- _YOUR OBJECTIVE_
There is one span to output from the data below: the lines starting at the line with "C3: 330pF (BUF, PWR) -> 330pF (BUF, GND)" and ending at the line with "R4: 20k (AMP, VO) -> 20k (SRC, VO)". Output it exactly, ends included, nothing more.
BEGIN EXTRACTED INFORMATION
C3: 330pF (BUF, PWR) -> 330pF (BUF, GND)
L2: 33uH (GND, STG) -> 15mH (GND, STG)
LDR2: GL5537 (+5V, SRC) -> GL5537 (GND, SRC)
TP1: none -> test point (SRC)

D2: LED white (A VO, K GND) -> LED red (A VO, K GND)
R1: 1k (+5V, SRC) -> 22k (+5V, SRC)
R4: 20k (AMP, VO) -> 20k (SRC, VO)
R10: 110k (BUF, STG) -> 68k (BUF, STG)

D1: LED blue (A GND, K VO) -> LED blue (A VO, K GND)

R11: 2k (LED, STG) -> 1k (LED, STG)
END EXTRACTED INFORMATION
BEGIN EXTRACTED INFORMATION
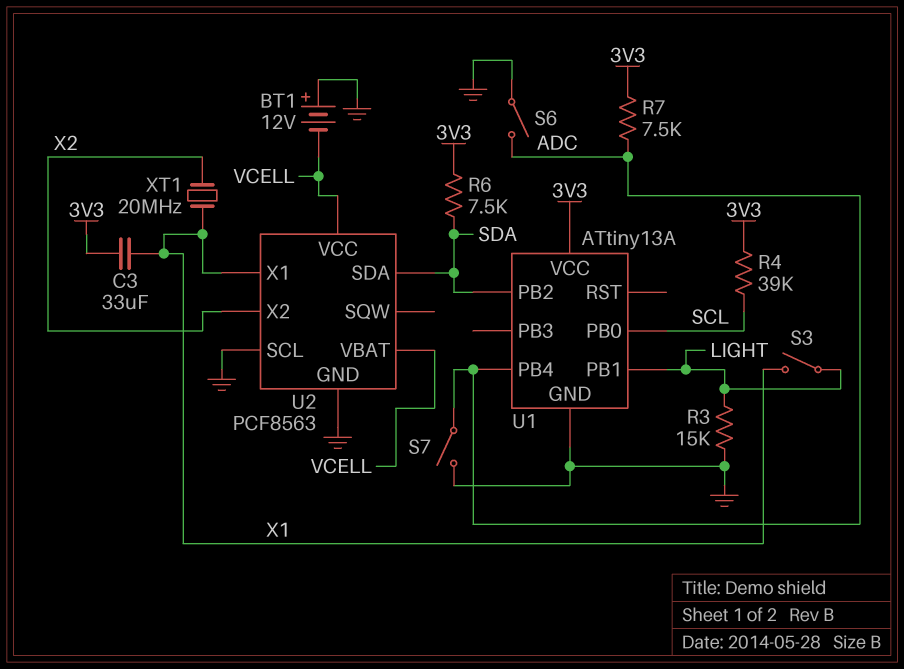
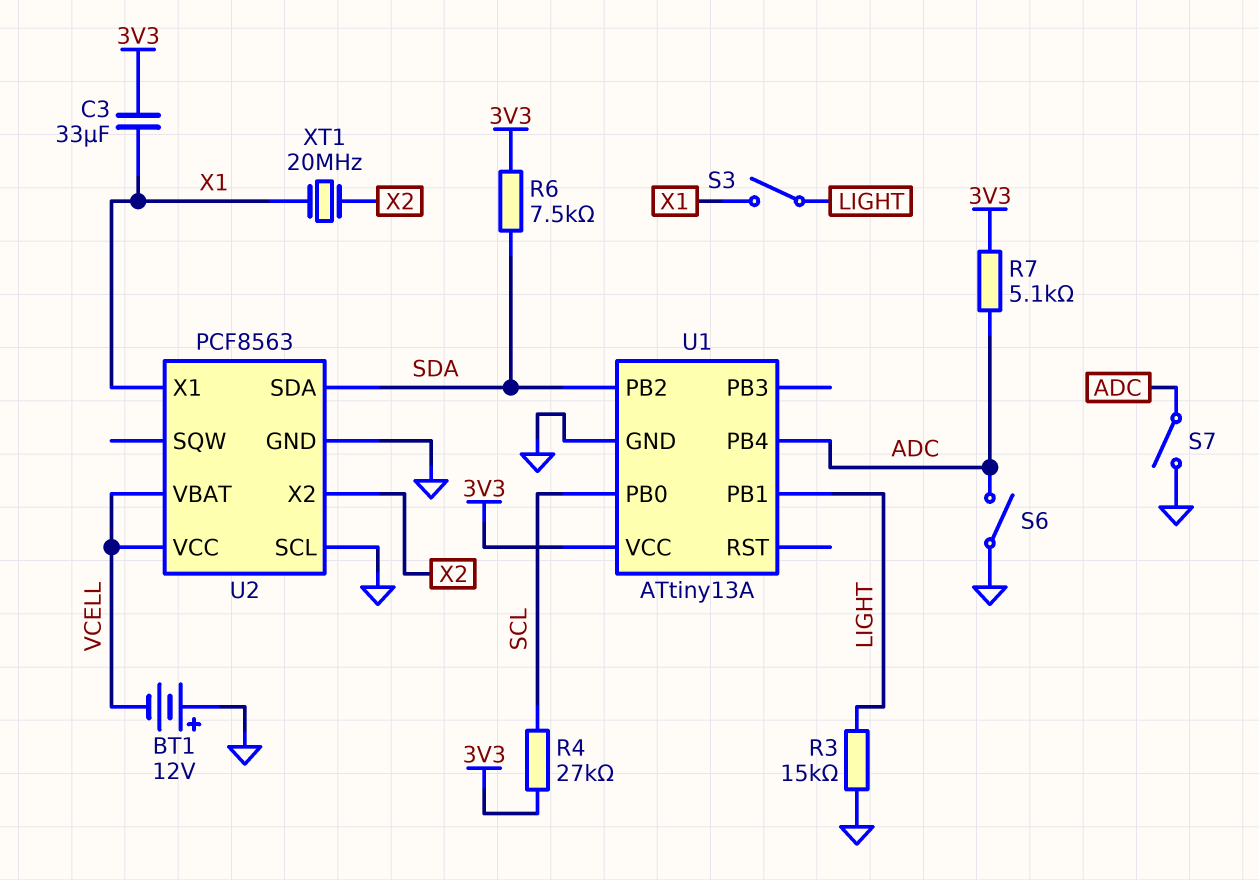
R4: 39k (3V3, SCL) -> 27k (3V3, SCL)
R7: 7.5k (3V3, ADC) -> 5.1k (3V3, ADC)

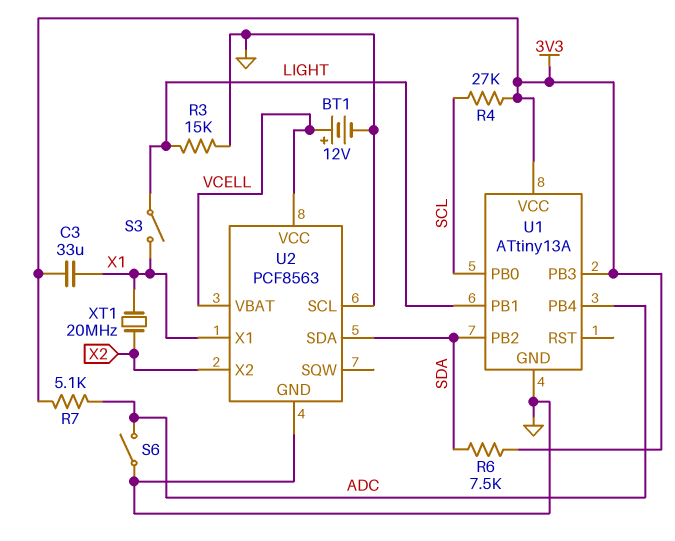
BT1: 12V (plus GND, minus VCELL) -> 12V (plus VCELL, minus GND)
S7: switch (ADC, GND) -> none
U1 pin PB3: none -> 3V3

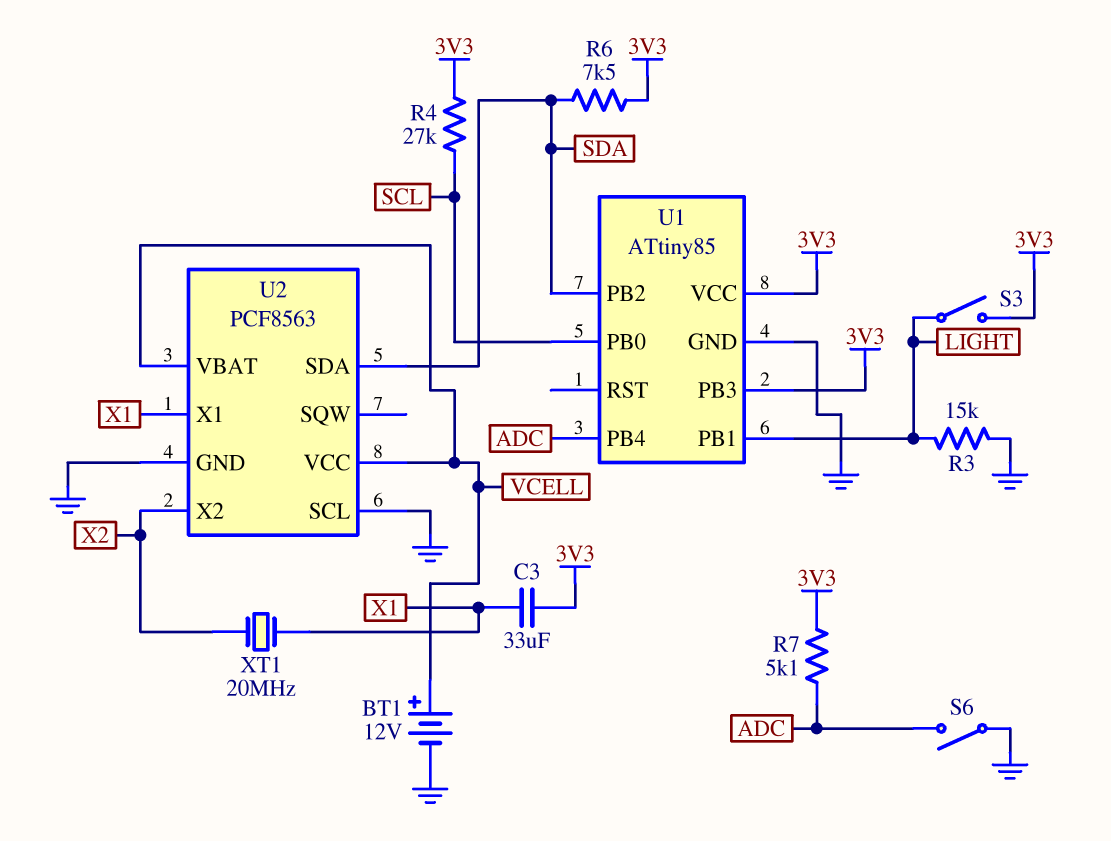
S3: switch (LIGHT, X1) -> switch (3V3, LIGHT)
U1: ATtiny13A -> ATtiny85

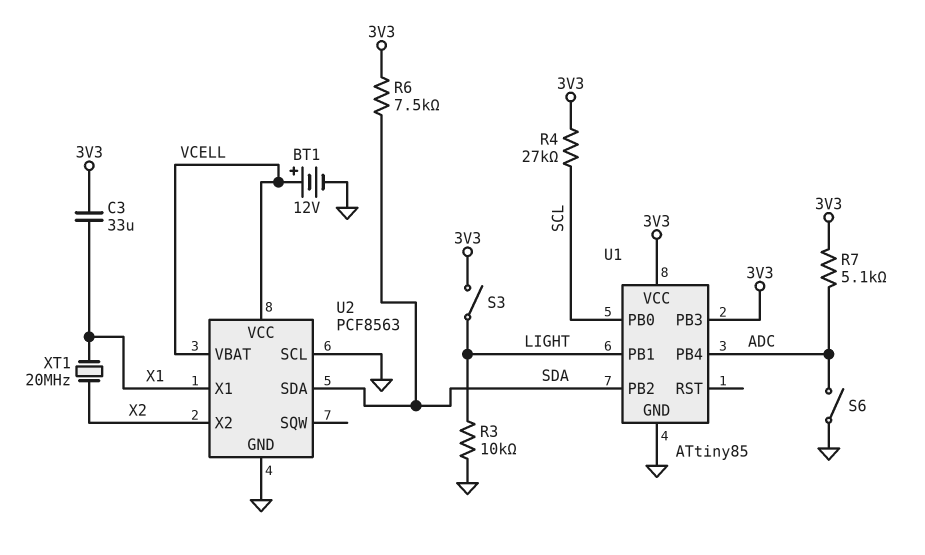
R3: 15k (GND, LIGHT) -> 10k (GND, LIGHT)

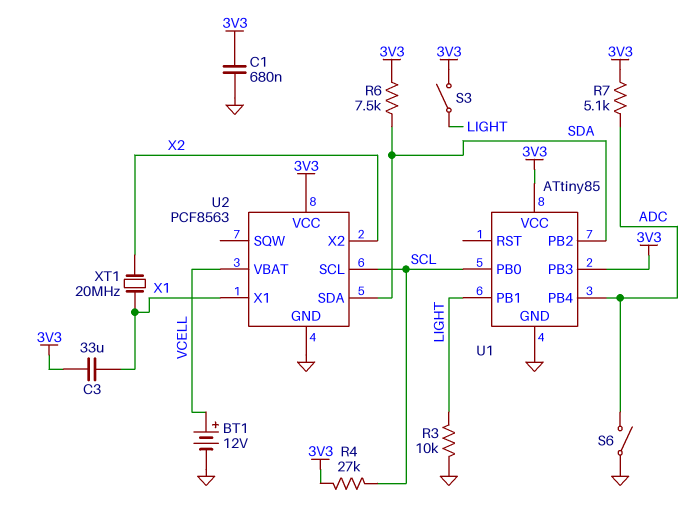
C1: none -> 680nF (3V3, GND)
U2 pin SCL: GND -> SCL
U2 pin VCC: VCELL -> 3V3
END EXTRACTED INFORMATION
BEGIN EXTRACTED INFORMATION
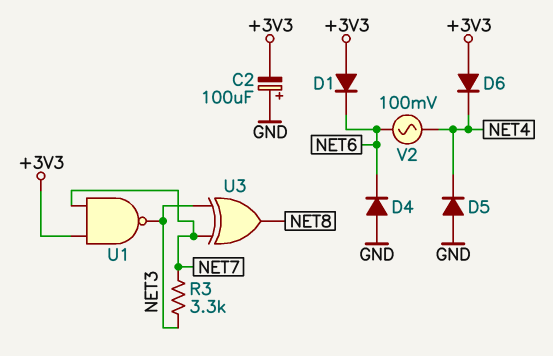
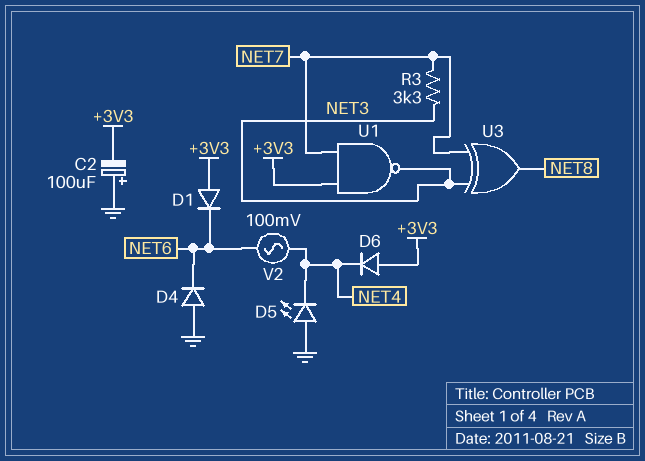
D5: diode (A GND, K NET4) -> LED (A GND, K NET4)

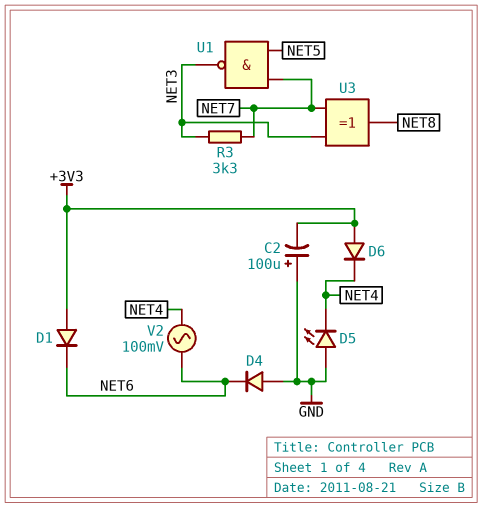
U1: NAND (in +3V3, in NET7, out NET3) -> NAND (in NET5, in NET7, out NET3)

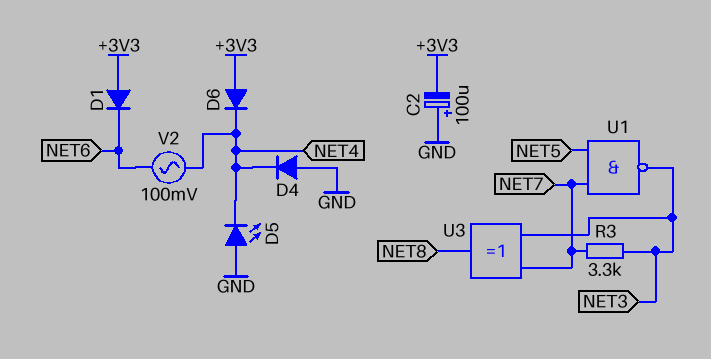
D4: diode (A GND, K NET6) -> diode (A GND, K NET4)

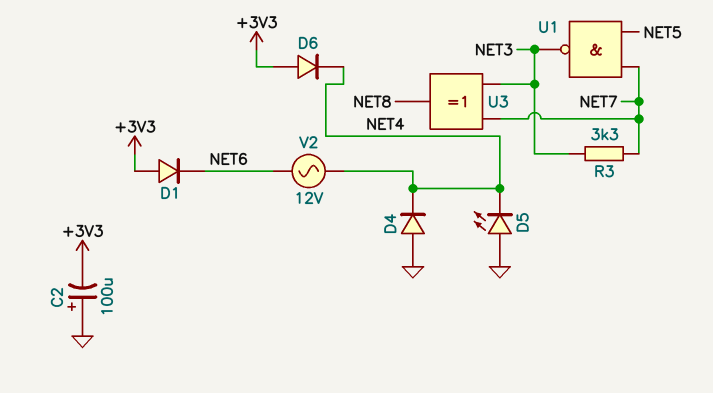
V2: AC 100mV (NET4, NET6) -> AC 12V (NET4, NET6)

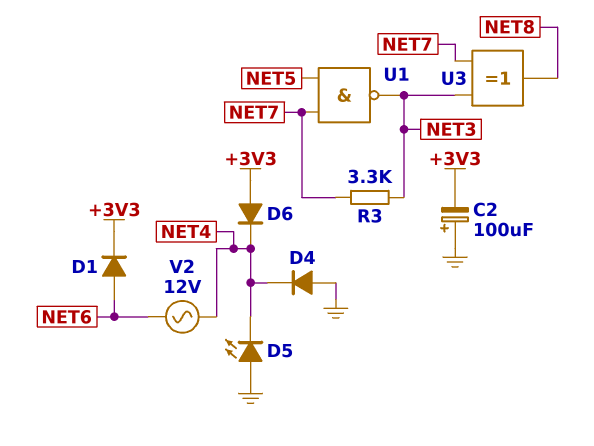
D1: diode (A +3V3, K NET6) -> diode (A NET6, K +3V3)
END EXTRACTED INFORMATION
- _ANSWER SPACE_
C3: 330pF (BUF, PWR) -> 330pF (BUF, GND)
L2: 33uH (GND, STG) -> 15mH (GND, STG)
LDR2: GL5537 (+5V, SRC) -> GL5537 (GND, SRC)
TP1: none -> test point (SRC)

D2: LED white (A VO, K GND) -> LED red (A VO, K GND)
R1: 1k (+5V, SRC) -> 22k (+5V, SRC)
R4: 20k (AMP, VO) -> 20k (SRC, VO)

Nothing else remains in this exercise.